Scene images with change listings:
══════════
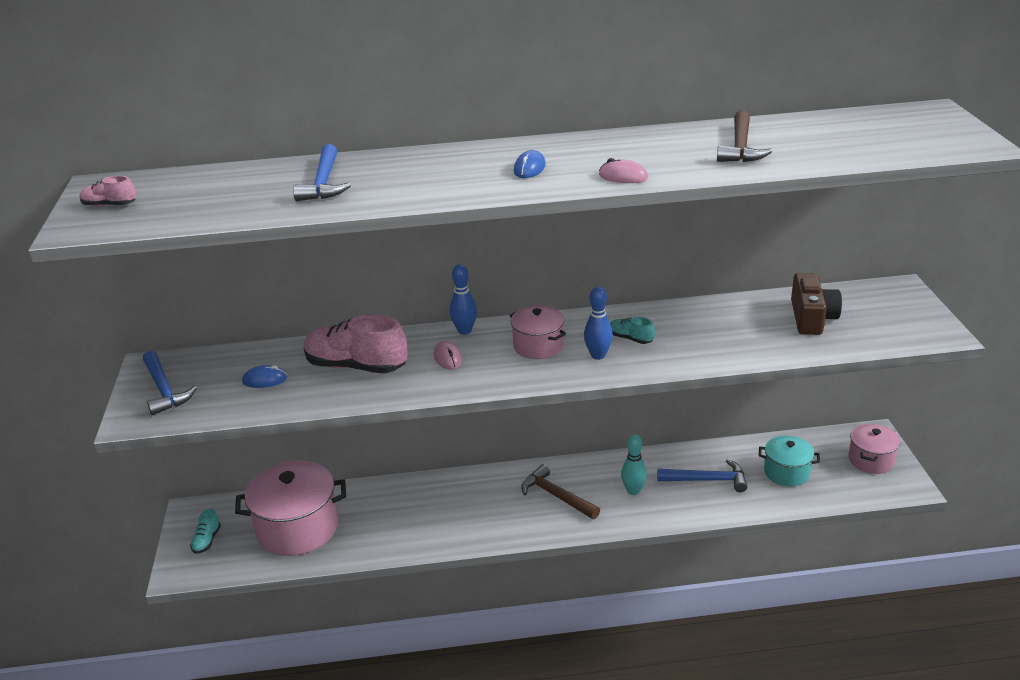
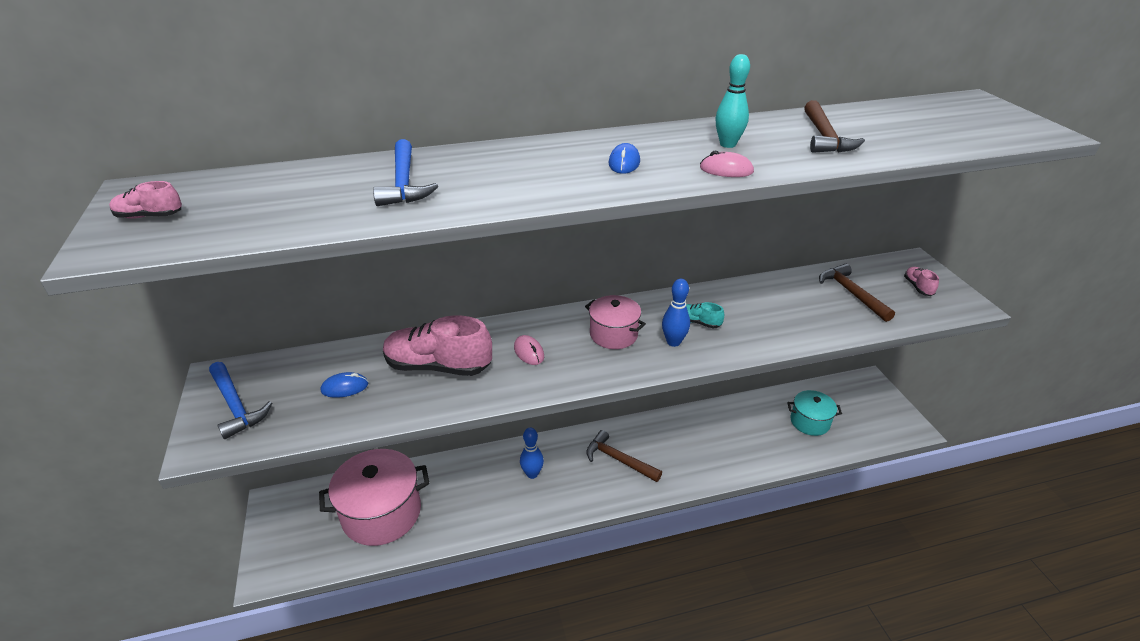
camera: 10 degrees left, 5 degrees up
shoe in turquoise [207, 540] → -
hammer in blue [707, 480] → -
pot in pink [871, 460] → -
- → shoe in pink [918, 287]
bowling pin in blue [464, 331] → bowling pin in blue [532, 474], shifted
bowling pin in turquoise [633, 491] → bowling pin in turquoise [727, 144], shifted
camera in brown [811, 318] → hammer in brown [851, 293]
══════════
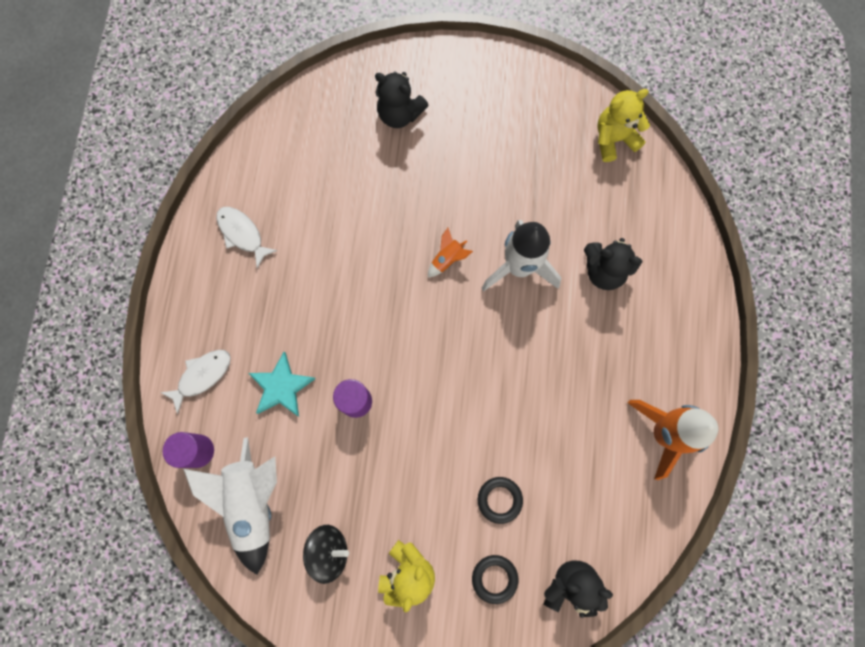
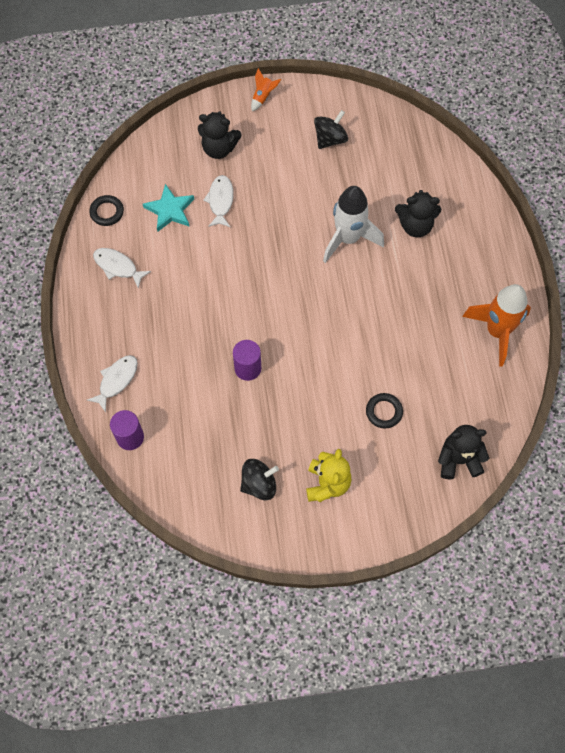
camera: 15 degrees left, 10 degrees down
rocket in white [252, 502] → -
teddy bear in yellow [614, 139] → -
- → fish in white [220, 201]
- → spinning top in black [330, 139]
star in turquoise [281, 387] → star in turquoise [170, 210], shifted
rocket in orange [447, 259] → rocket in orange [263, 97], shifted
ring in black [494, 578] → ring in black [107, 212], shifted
══════════
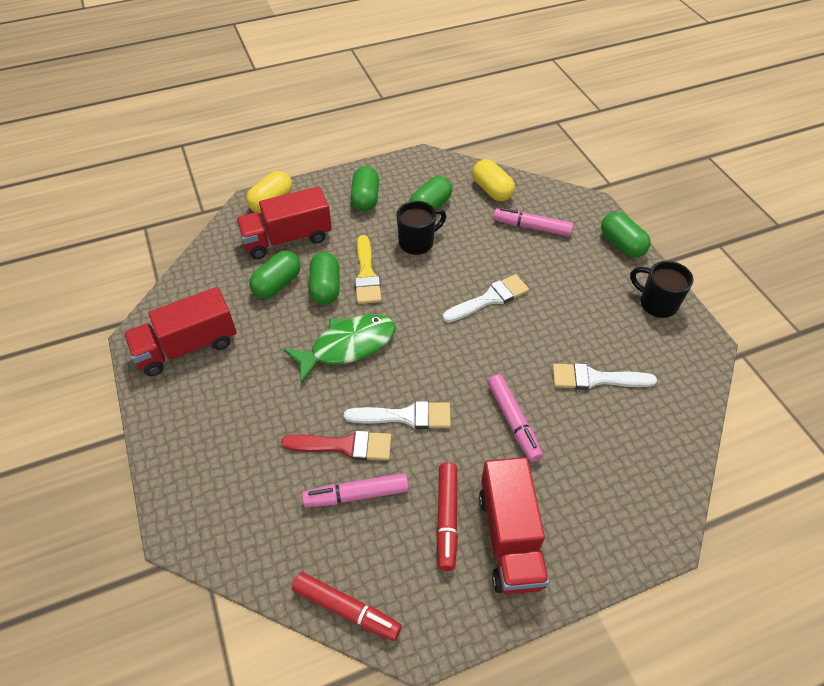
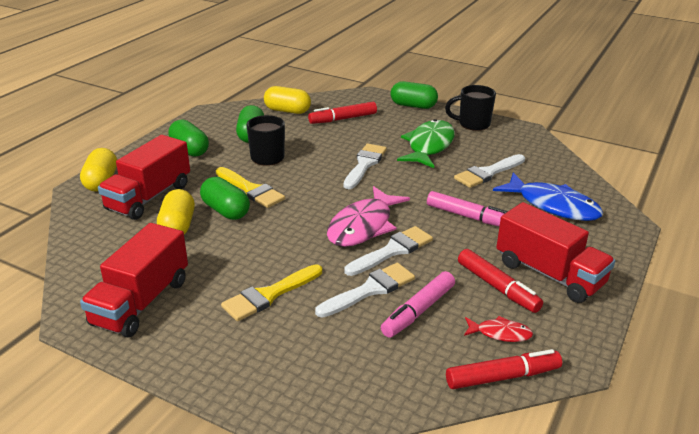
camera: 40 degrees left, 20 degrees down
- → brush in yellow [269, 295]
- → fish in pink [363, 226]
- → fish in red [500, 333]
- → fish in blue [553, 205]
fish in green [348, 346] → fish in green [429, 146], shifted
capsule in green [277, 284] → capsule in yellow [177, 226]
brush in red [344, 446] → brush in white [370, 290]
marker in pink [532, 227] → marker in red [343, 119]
══════════
(DIRECTIONS FOR THIS TASK): Look above for the line holding "brush in red". Print it and every line after it, exactly, through the line holding "marker in pink".

(EXERCISE SOLUTION):
brush in red [344, 446] → brush in white [370, 290]
marker in pink [532, 227] → marker in red [343, 119]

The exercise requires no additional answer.